| DIRECTIONS |
Copying task for the records below: reproduce each one exactly and drop the pictures.

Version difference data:

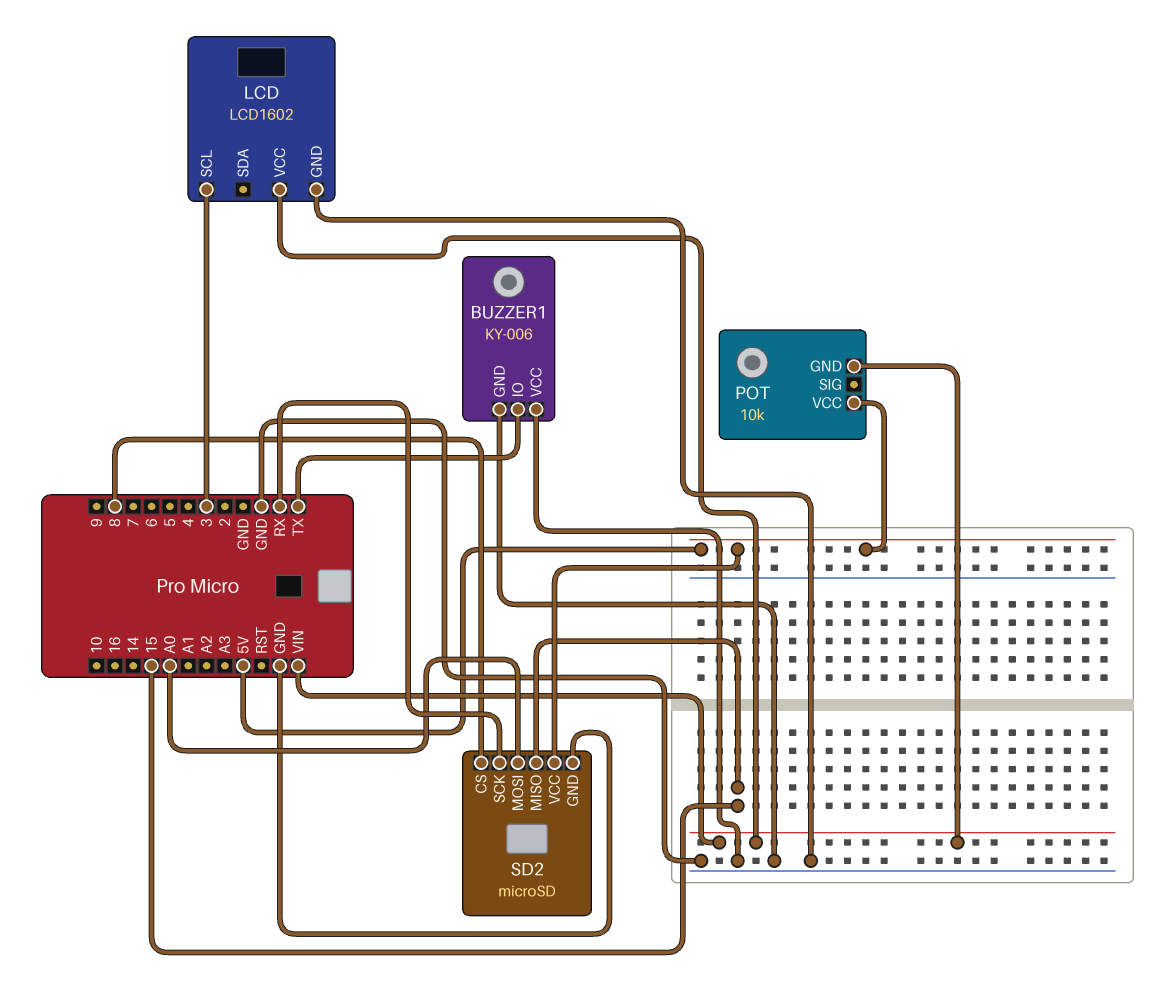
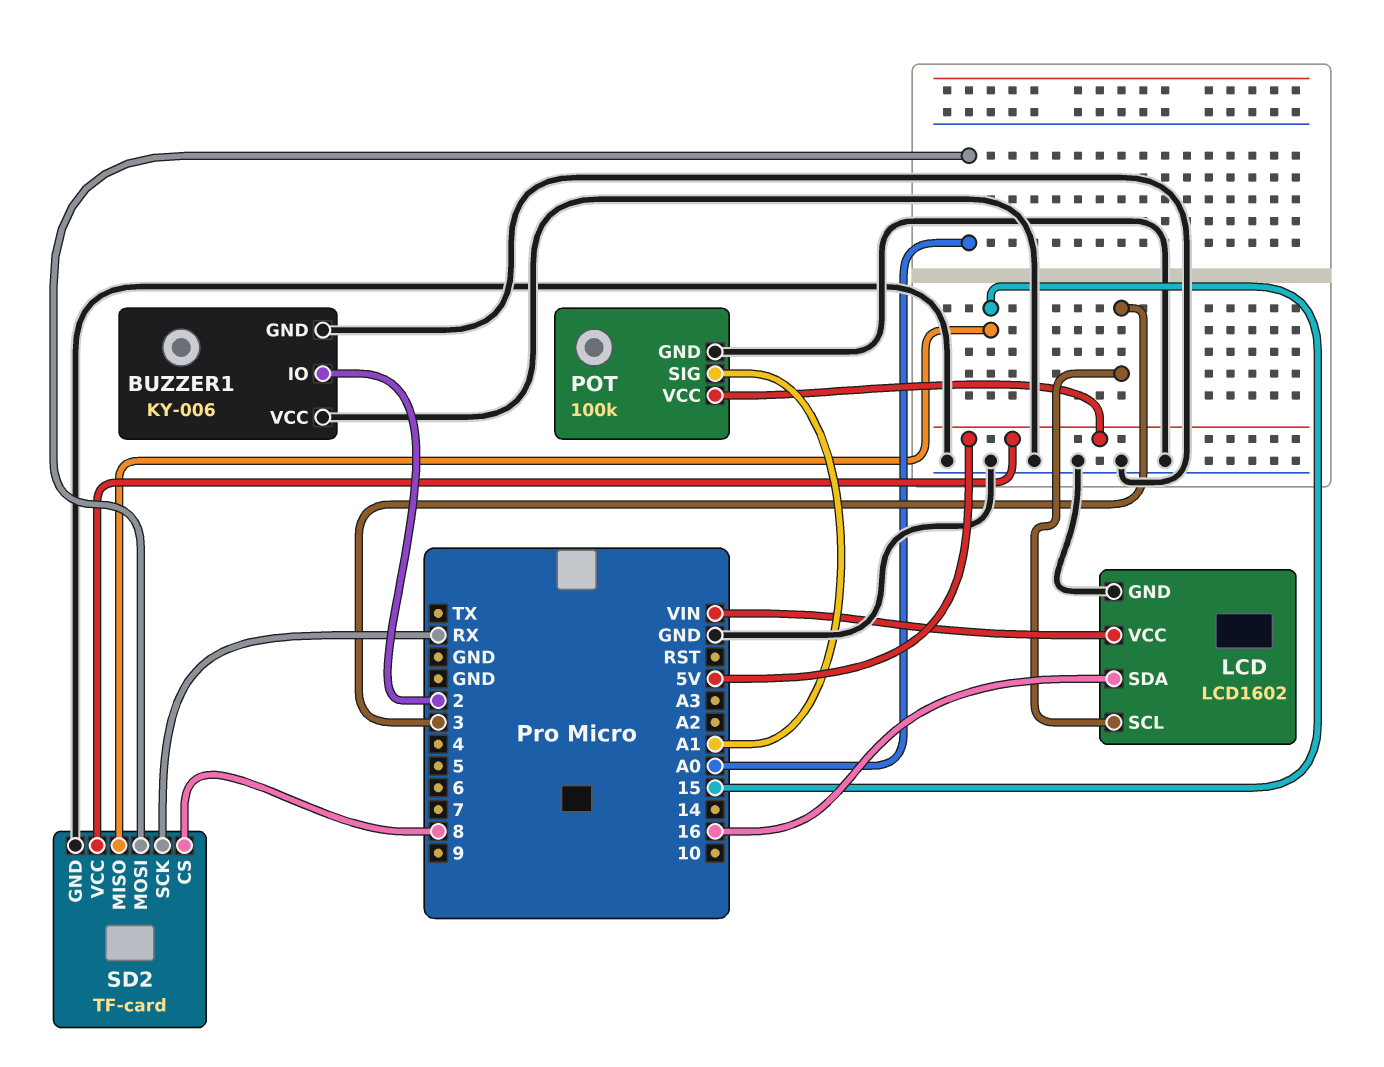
BUZZER1 pin IO: TX -> 2
LCD pin SDA: none -> 16
POT: 10k -> 100k
POT pin GND: VIN -> GND
POT pin SIG: none -> A1
SD2: microSD -> TF-card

| REPLY TO THE EXERCISE |
BUZZER1 pin IO: TX -> 2
LCD pin SDA: none -> 16
POT: 10k -> 100k
POT pin GND: VIN -> GND
POT pin SIG: none -> A1
SD2: microSD -> TF-card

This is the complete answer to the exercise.